◆ **WORK TO BE COMPLETED**: Rewrite the stretch of records from the line containing "Question: Is silver metallic truck at left to" through the line containing "Question: Among these points, which one is farthest", replacing "silver metallic truck" with "gray pickup truck" and changing nothing else. Give only those lines.

◆ **PROVIDED INFORMATION**:
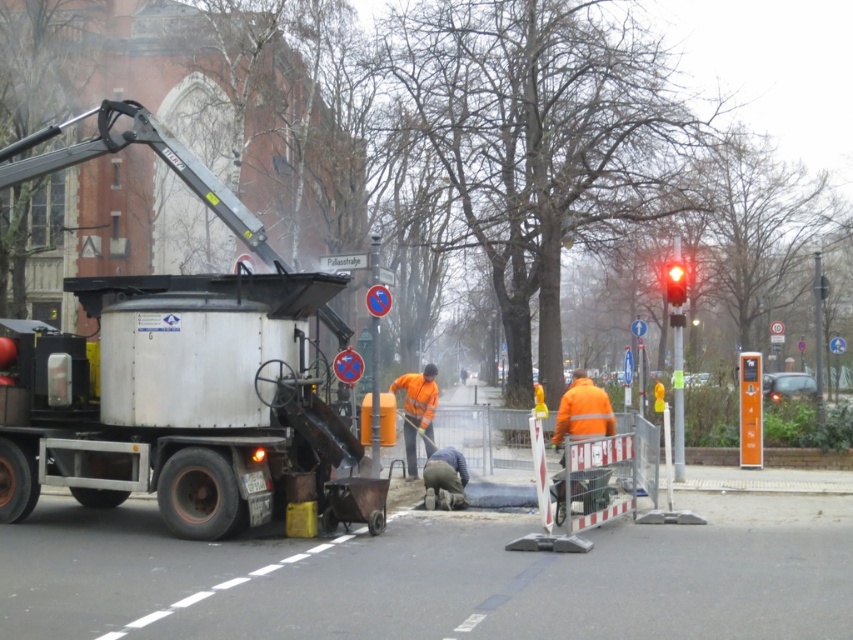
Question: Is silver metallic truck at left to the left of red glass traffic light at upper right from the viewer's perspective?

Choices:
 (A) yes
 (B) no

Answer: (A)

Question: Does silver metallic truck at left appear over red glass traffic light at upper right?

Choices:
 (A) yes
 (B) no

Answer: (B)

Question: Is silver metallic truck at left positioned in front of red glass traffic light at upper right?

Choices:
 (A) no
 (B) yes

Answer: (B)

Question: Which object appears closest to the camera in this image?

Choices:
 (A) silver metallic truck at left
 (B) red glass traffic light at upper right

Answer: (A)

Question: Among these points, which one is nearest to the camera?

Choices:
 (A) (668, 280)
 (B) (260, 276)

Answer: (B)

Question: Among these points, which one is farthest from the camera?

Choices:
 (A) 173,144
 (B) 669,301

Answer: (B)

==

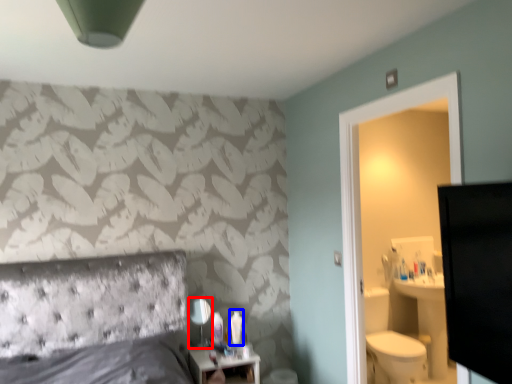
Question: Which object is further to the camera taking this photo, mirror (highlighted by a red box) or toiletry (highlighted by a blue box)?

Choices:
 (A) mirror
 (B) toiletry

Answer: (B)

◆ **TASK OUTPUT**:
Question: Is gray pickup truck at left to the left of red glass traffic light at upper right from the viewer's perspective?

Choices:
 (A) yes
 (B) no

Answer: (A)

Question: Does gray pickup truck at left appear over red glass traffic light at upper right?

Choices:
 (A) yes
 (B) no

Answer: (B)

Question: Is gray pickup truck at left positioned in front of red glass traffic light at upper right?

Choices:
 (A) no
 (B) yes

Answer: (B)

Question: Which object appears closest to the camera in this image?

Choices:
 (A) gray pickup truck at left
 (B) red glass traffic light at upper right

Answer: (A)

Question: Among these points, which one is nearest to the camera?

Choices:
 (A) (668, 280)
 (B) (260, 276)

Answer: (B)

Question: Among these points, which one is farthest from the camera?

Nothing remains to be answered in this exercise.